**Goal**
Turn every line of the records below into a Markdown table with two columns, Row and Line, numbering the rows and skipping blank lines. Leave the pictures out of the answer.

* * *

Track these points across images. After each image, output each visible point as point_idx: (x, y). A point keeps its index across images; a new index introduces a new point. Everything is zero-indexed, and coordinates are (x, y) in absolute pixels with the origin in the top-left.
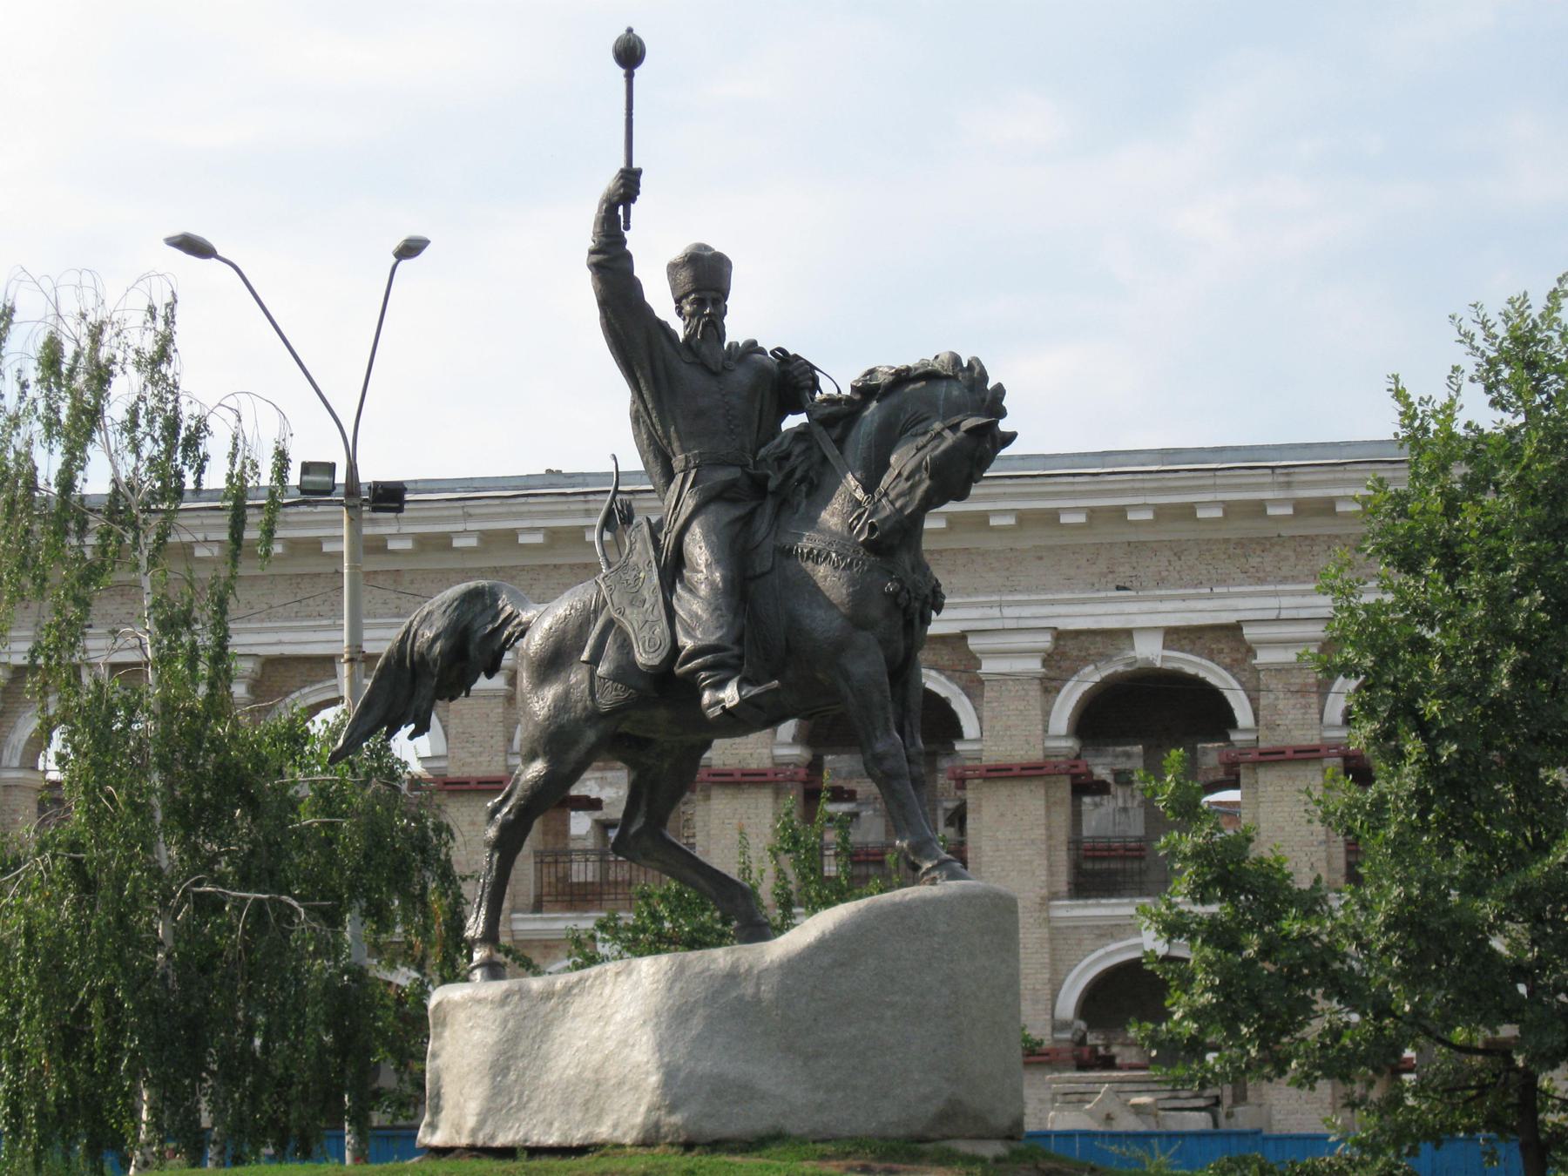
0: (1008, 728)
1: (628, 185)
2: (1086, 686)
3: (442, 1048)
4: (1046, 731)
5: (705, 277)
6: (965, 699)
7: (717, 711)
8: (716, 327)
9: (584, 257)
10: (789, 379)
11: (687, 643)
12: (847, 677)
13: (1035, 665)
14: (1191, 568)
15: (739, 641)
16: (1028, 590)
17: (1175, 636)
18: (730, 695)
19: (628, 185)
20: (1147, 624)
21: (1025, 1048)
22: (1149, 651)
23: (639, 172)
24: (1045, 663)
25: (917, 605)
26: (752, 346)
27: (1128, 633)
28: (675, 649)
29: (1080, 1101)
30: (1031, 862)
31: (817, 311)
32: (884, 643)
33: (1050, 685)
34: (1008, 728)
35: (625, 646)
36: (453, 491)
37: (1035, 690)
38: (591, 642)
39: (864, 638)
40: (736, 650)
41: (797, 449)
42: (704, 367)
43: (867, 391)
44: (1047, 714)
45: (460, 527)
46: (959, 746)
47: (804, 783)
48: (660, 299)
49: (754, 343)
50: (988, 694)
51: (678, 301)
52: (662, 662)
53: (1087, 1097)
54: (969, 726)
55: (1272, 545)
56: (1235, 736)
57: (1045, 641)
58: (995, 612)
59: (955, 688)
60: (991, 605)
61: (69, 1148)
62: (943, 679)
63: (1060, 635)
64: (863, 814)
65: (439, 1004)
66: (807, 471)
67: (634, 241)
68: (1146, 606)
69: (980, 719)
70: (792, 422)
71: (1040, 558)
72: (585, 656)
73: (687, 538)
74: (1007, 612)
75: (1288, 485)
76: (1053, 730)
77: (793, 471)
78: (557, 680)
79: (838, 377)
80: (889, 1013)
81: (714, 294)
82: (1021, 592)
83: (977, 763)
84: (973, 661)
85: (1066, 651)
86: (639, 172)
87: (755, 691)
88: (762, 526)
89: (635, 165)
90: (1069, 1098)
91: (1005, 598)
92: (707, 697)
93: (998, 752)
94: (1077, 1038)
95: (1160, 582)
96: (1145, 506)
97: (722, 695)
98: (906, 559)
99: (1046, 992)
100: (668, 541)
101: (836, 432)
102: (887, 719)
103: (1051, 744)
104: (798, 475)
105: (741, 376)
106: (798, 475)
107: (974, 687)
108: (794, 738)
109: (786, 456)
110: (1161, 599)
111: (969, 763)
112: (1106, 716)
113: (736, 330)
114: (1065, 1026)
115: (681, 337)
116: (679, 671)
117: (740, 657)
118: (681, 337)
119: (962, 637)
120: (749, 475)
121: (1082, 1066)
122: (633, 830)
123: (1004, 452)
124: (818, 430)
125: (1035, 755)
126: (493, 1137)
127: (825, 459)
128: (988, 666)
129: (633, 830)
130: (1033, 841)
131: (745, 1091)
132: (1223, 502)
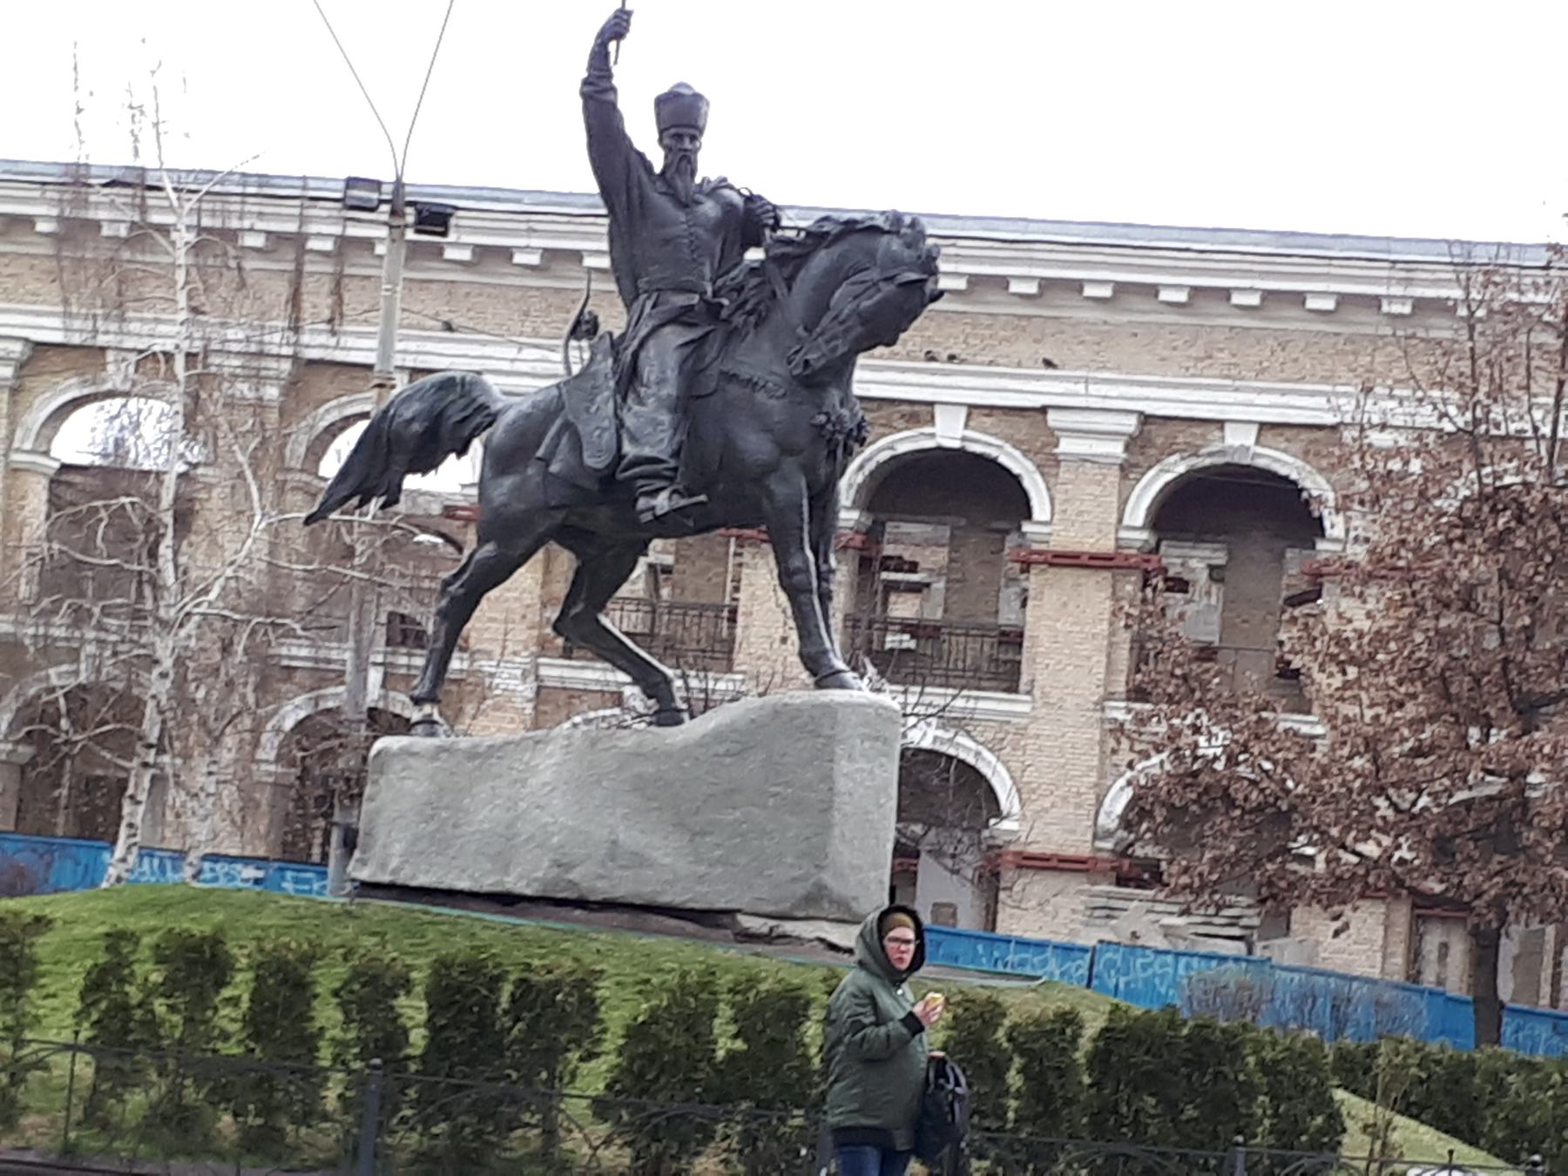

* * *

**Answer to this problem**
| Row | Line |
|---|---|
| 1 | Track these points across images. After each image, output each visible point as point_idx: (x, y). A point keeps its index across images; a new index introduces a new point. Everything is zero-indexed, and coordinates are (x, y) in absolute pixels with the origin in the top-left. |
| 2 | 0: (1008, 728) |
| 3 | 1: (628, 185) |
| 4 | 2: (1086, 686) |
| 5 | 3: (442, 1048) |
| 6 | 4: (1046, 731) |
| 7 | 5: (705, 277) |
| 8 | 6: (965, 699) |
| 9 | 7: (717, 711) |
| 10 | 8: (716, 327) |
| 11 | 9: (584, 257) |
| 12 | 10: (789, 379) |
| 13 | 11: (687, 643) |
| 14 | 12: (847, 677) |
| 15 | 13: (1035, 665) |
| 16 | 14: (1191, 568) |
| 17 | 15: (739, 641) |
| 18 | 16: (1028, 590) |
| 19 | 17: (1175, 636) |
| 20 | 18: (730, 695) |
| 21 | 19: (628, 185) |
| 22 | 20: (1147, 624) |
| 23 | 21: (1025, 1048) |
| 24 | 22: (1149, 651) |
| 25 | 23: (639, 172) |
| 26 | 24: (1045, 663) |
| 27 | 25: (917, 605) |
| 28 | 26: (752, 346) |
| 29 | 27: (1128, 633) |
| 30 | 28: (675, 649) |
| 31 | 29: (1080, 1101) |
| 32 | 30: (1031, 862) |
| 33 | 31: (817, 311) |
| 34 | 32: (884, 643) |
| 35 | 33: (1050, 685) |
| 36 | 34: (1008, 728) |
| 37 | 35: (625, 646) |
| 38 | 36: (453, 491) |
| 39 | 37: (1035, 690) |
| 40 | 38: (591, 642) |
| 41 | 39: (864, 638) |
| 42 | 40: (736, 650) |
| 43 | 41: (797, 449) |
| 44 | 42: (704, 367) |
| 45 | 43: (867, 391) |
| 46 | 44: (1047, 714) |
| 47 | 45: (460, 527) |
| 48 | 46: (959, 746) |
| 49 | 47: (804, 783) |
| 50 | 48: (660, 299) |
| 51 | 49: (754, 343) |
| 52 | 50: (988, 694) |
| 53 | 51: (678, 301) |
| 54 | 52: (662, 662) |
| 55 | 53: (1087, 1097) |
| 56 | 54: (969, 726) |
| 57 | 55: (1272, 545) |
| 58 | 56: (1235, 736) |
| 59 | 57: (1045, 641) |
| 60 | 58: (995, 612) |
| 61 | 59: (955, 688) |
| 62 | 60: (991, 605) |
| 63 | 61: (69, 1148) |
| 64 | 62: (943, 679) |
| 65 | 63: (1060, 635) |
| 66 | 64: (863, 814) |
| 67 | 65: (439, 1004) |
| 68 | 66: (807, 471) |
| 69 | 67: (634, 241) |
| 70 | 68: (1146, 606) |
| 71 | 69: (980, 719) |
| 72 | 70: (792, 422) |
| 73 | 71: (1040, 558) |
| 74 | 72: (585, 656) |
| 75 | 73: (687, 538) |
| 76 | 74: (1007, 612) |
| 77 | 75: (1288, 485) |
| 78 | 76: (1053, 730) |
| 79 | 77: (793, 471) |
| 80 | 78: (557, 680) |
| 81 | 79: (838, 377) |
| 82 | 80: (889, 1013) |
| 83 | 81: (714, 294) |
| 84 | 82: (1021, 592) |
| 85 | 83: (977, 763) |
| 86 | 84: (973, 661) |
| 87 | 85: (1066, 651) |
| 88 | 86: (639, 172) |
| 89 | 87: (755, 691) |
| 90 | 88: (762, 526) |
| 91 | 89: (635, 165) |
| 92 | 90: (1069, 1098) |
| 93 | 91: (1005, 598) |
| 94 | 92: (707, 697) |
| 95 | 93: (998, 752) |
| 96 | 94: (1077, 1038) |
| 97 | 95: (1160, 582) |
| 98 | 96: (1145, 506) |
| 99 | 97: (722, 695) |
| 100 | 98: (906, 559) |
| 101 | 99: (1046, 992) |
| 102 | 100: (668, 541) |
| 103 | 101: (836, 432) |
| 104 | 102: (887, 719) |
| 105 | 103: (1051, 744) |
| 106 | 104: (798, 475) |
| 107 | 105: (741, 376) |
| 108 | 106: (798, 475) |
| 109 | 107: (974, 687) |
| 110 | 108: (794, 738) |
| 111 | 109: (786, 456) |
| 112 | 110: (1161, 599) |
| 113 | 111: (969, 763) |
| 114 | 112: (1106, 716) |
| 115 | 113: (736, 330) |
| 116 | 114: (1065, 1026) |
| 117 | 115: (681, 337) |
| 118 | 116: (679, 671) |
| 119 | 117: (740, 657) |
| 120 | 118: (681, 337) |
| 121 | 119: (962, 637) |
| 122 | 120: (749, 475) |
| 123 | 121: (1082, 1066) |
| 124 | 122: (633, 830) |
| 125 | 123: (1004, 452) |
| 126 | 124: (818, 430) |
| 127 | 125: (1035, 755) |
| 128 | 126: (493, 1137) |
| 129 | 127: (825, 459) |
| 130 | 128: (988, 666) |
| 131 | 129: (633, 830) |
| 132 | 130: (1033, 841) |
| 133 | 131: (745, 1091) |
| 134 | 132: (1223, 502) |